> _Task objective_
Every picture stays out; everything else in the listing below is to be returned exactly.

> _Records for the task_
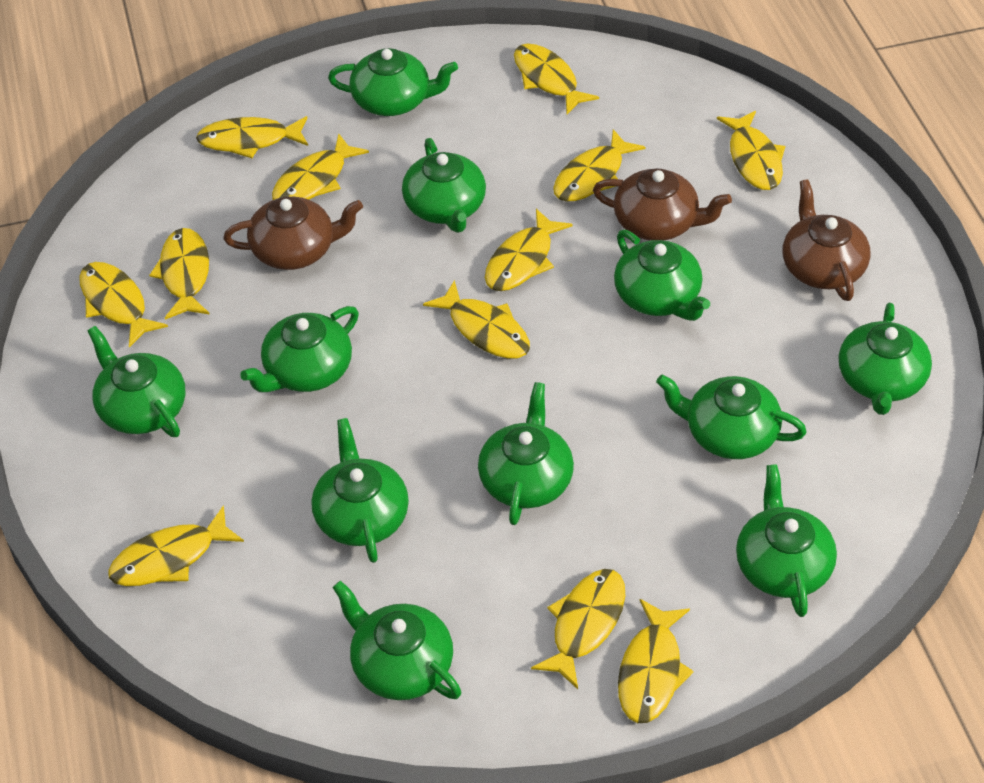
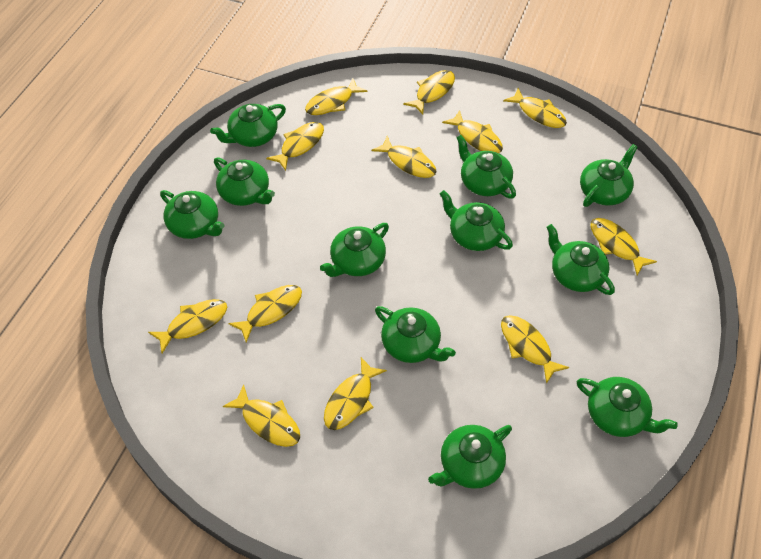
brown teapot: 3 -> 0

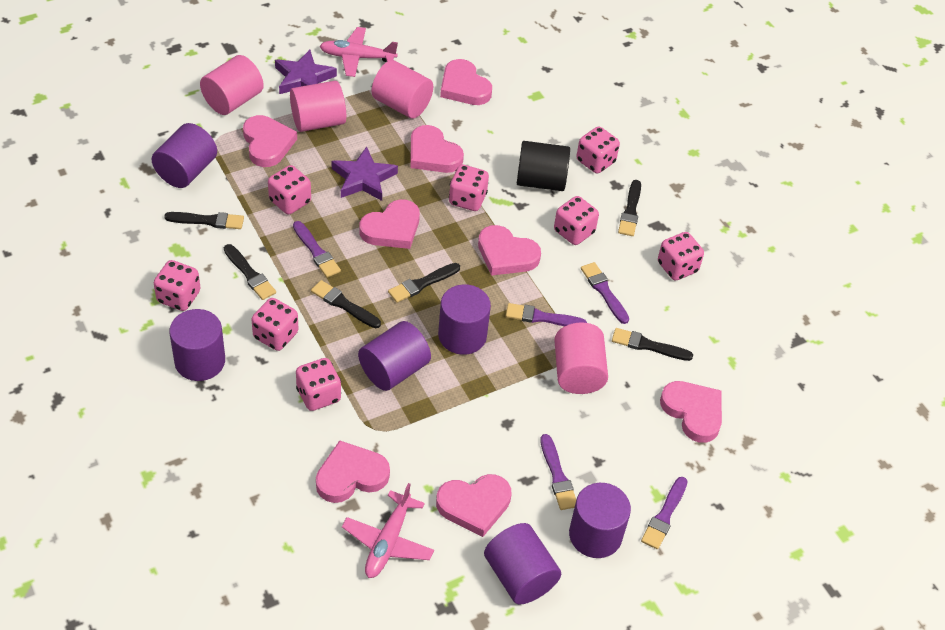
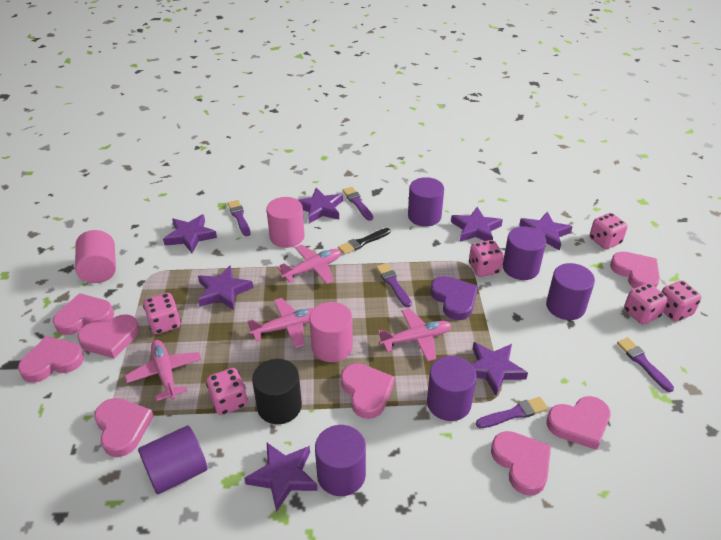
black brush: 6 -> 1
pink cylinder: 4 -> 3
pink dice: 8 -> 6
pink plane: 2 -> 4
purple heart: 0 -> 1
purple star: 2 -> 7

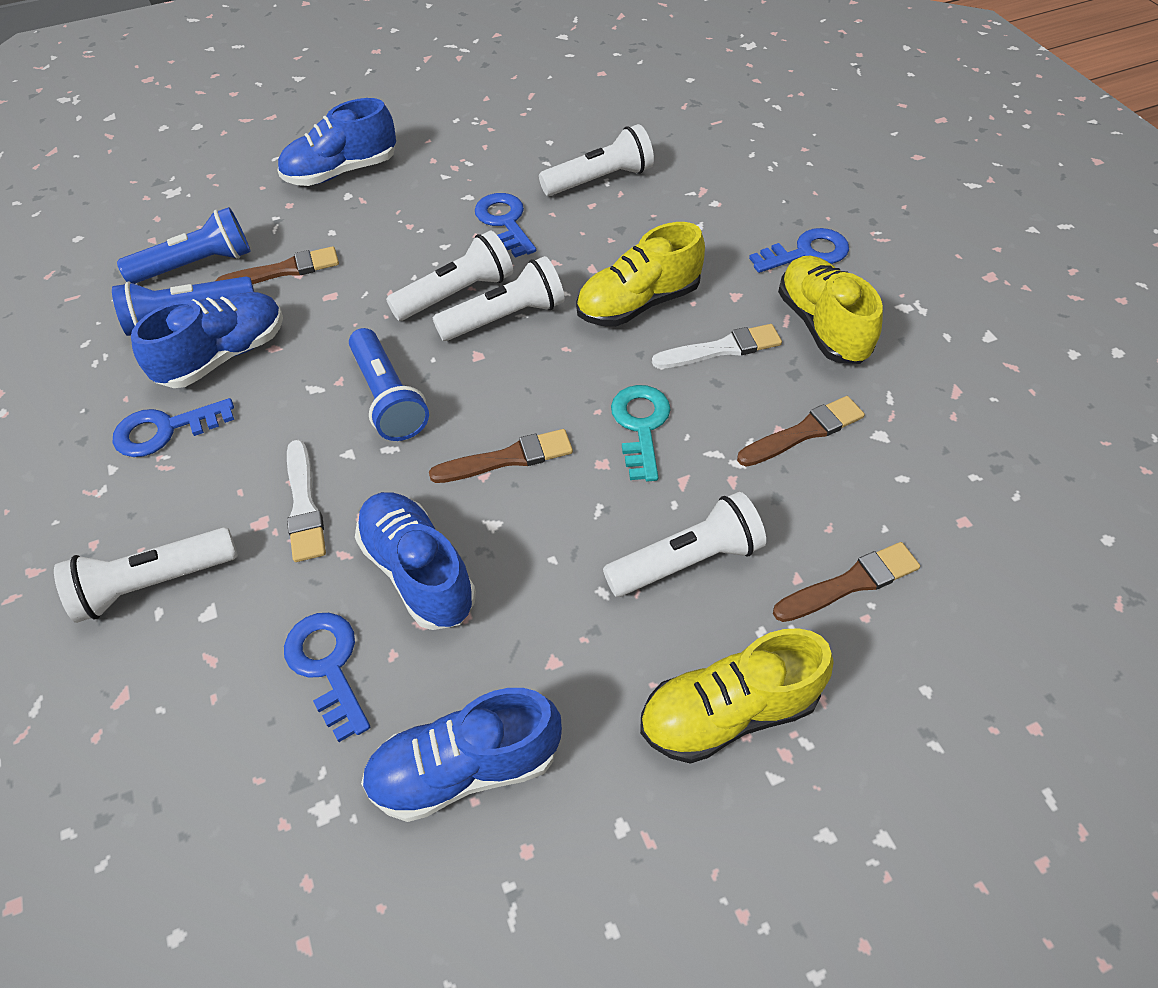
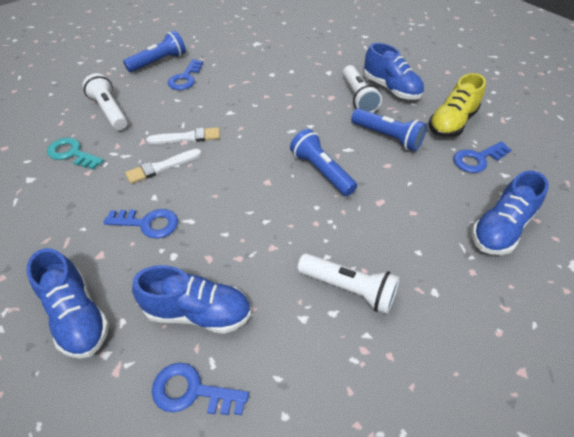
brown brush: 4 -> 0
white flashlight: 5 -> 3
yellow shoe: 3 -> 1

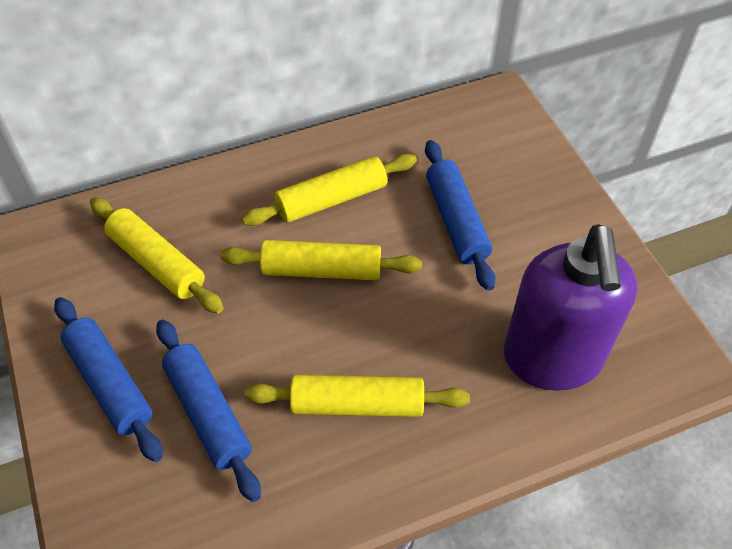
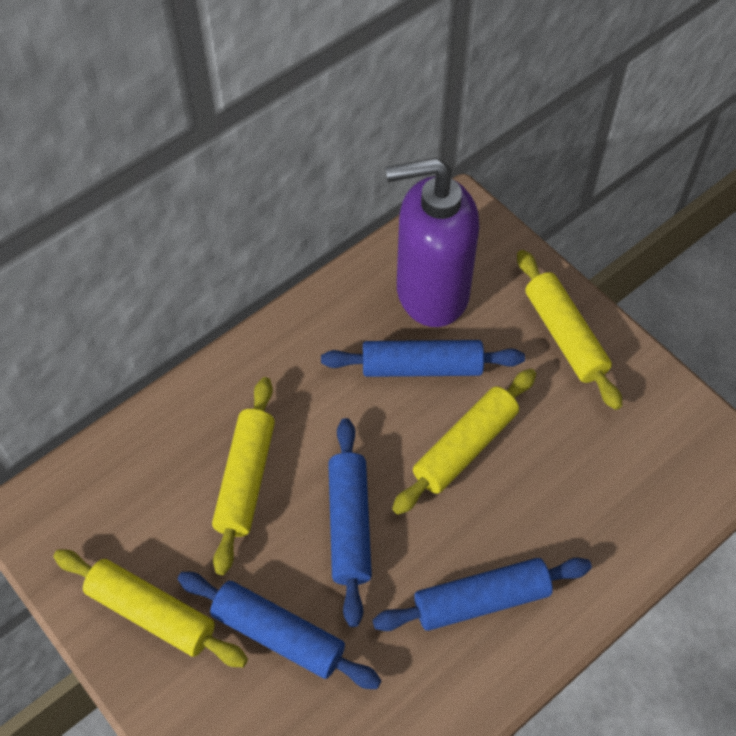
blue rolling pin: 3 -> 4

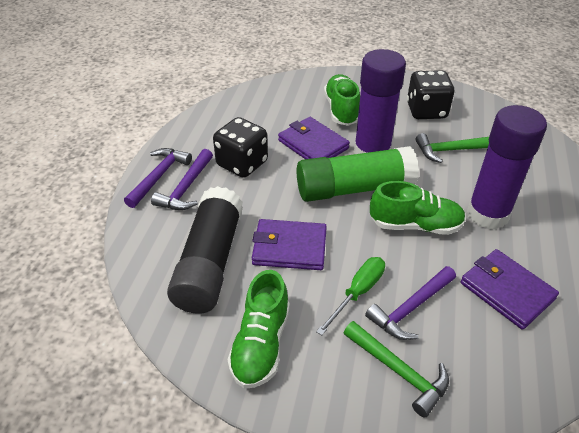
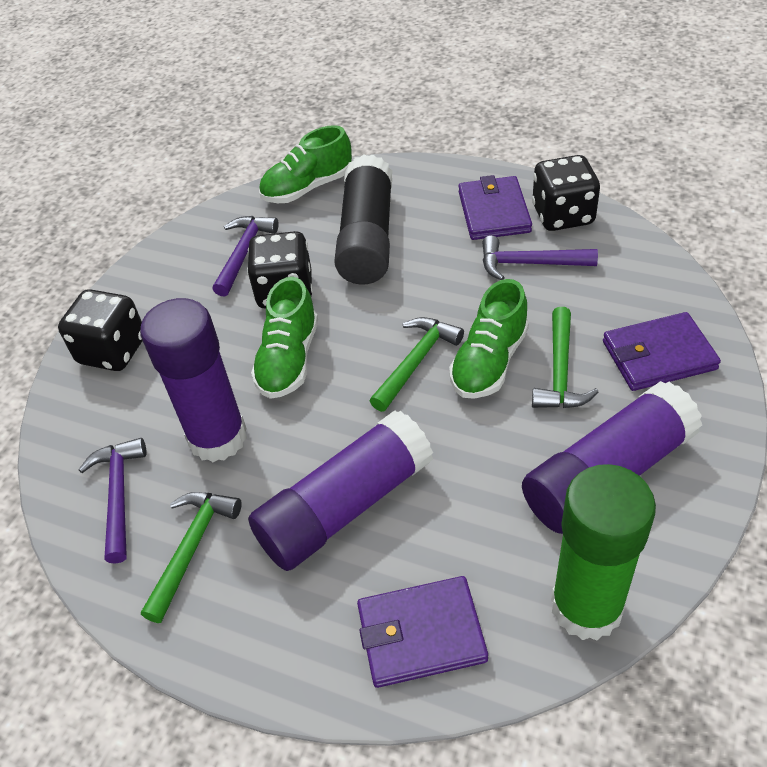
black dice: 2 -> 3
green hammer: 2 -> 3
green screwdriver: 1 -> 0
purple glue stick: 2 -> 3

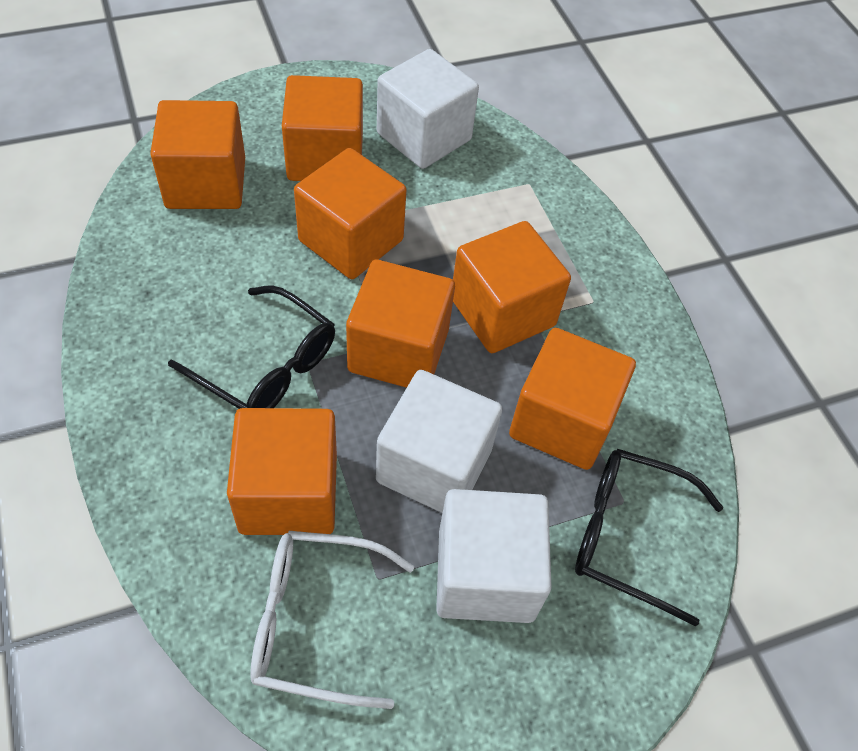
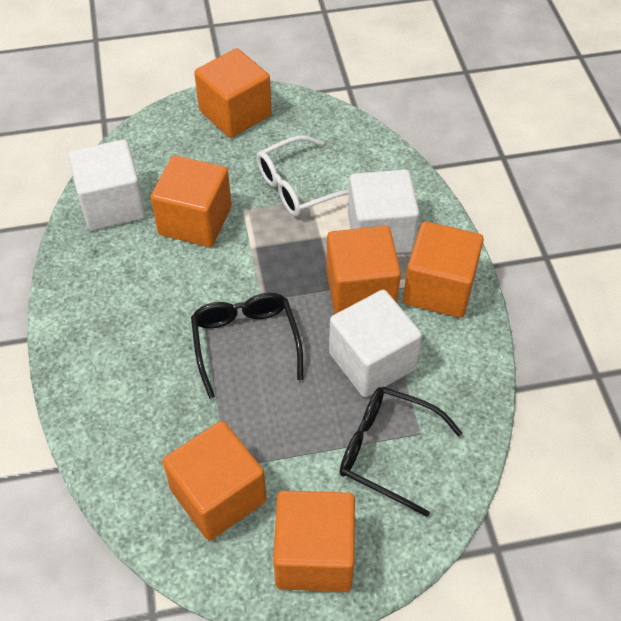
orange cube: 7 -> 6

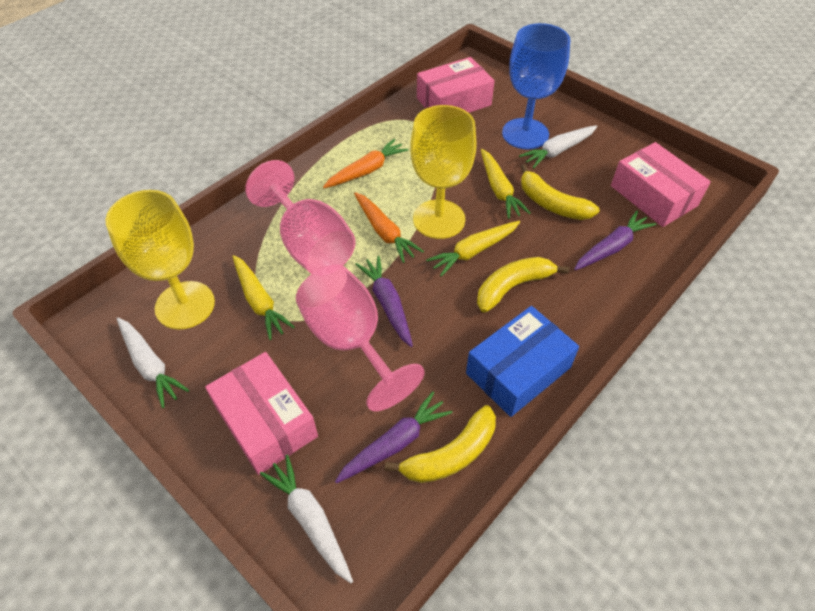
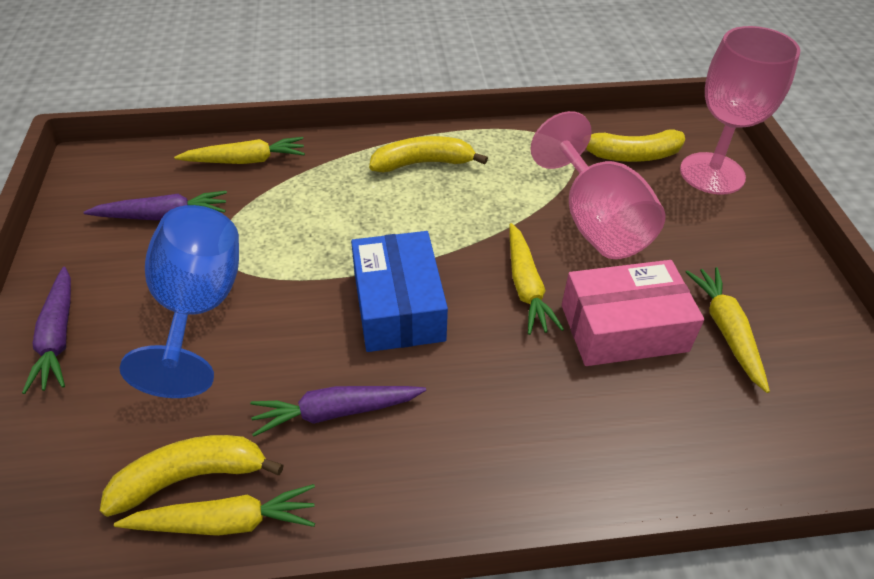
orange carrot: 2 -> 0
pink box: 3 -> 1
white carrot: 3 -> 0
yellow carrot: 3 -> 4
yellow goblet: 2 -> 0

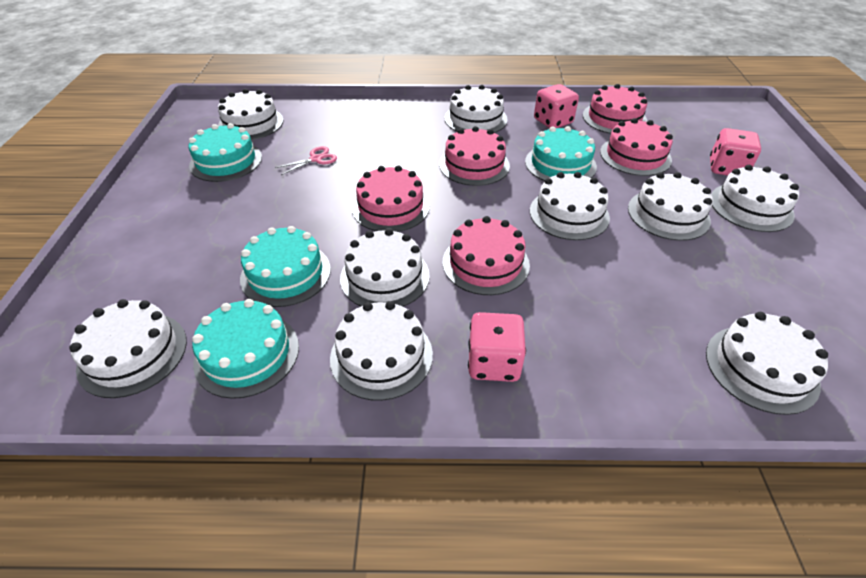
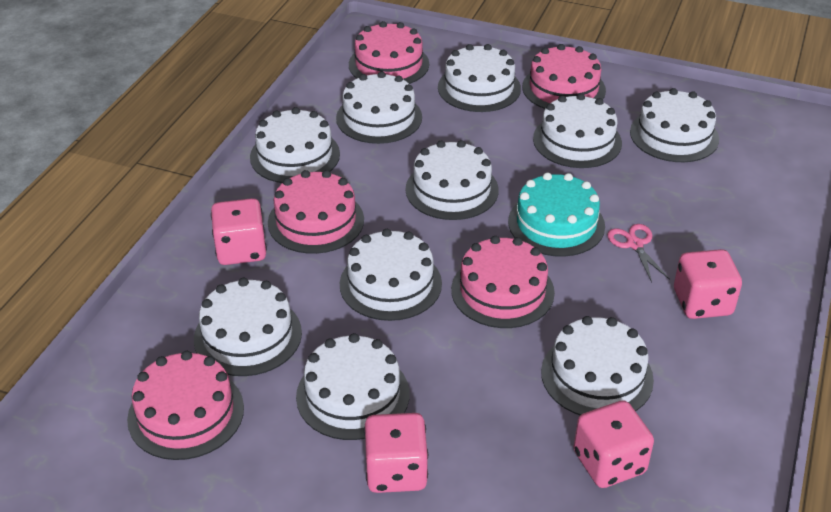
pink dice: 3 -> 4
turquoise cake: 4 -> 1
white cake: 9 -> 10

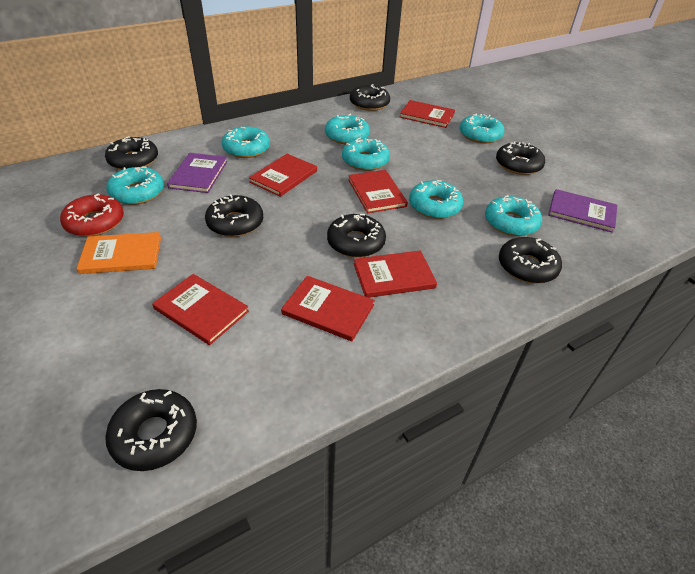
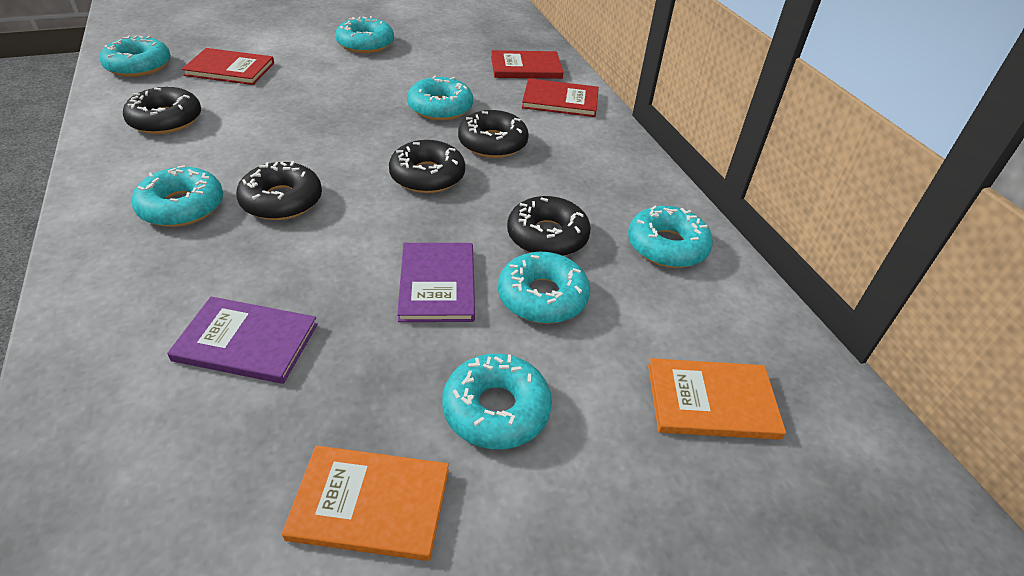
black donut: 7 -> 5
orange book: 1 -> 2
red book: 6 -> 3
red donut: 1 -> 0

> _Task response_
brown teapot: 3 -> 0

black brush: 6 -> 1
pink cylinder: 4 -> 3
pink dice: 8 -> 6
pink plane: 2 -> 4
purple heart: 0 -> 1
purple star: 2 -> 7

brown brush: 4 -> 0
white flashlight: 5 -> 3
yellow shoe: 3 -> 1

blue rolling pin: 3 -> 4

black dice: 2 -> 3
green hammer: 2 -> 3
green screwdriver: 1 -> 0
purple glue stick: 2 -> 3

orange cube: 7 -> 6

orange carrot: 2 -> 0
pink box: 3 -> 1
white carrot: 3 -> 0
yellow carrot: 3 -> 4
yellow goblet: 2 -> 0

pink dice: 3 -> 4
turquoise cake: 4 -> 1
white cake: 9 -> 10

black donut: 7 -> 5
orange book: 1 -> 2
red book: 6 -> 3
red donut: 1 -> 0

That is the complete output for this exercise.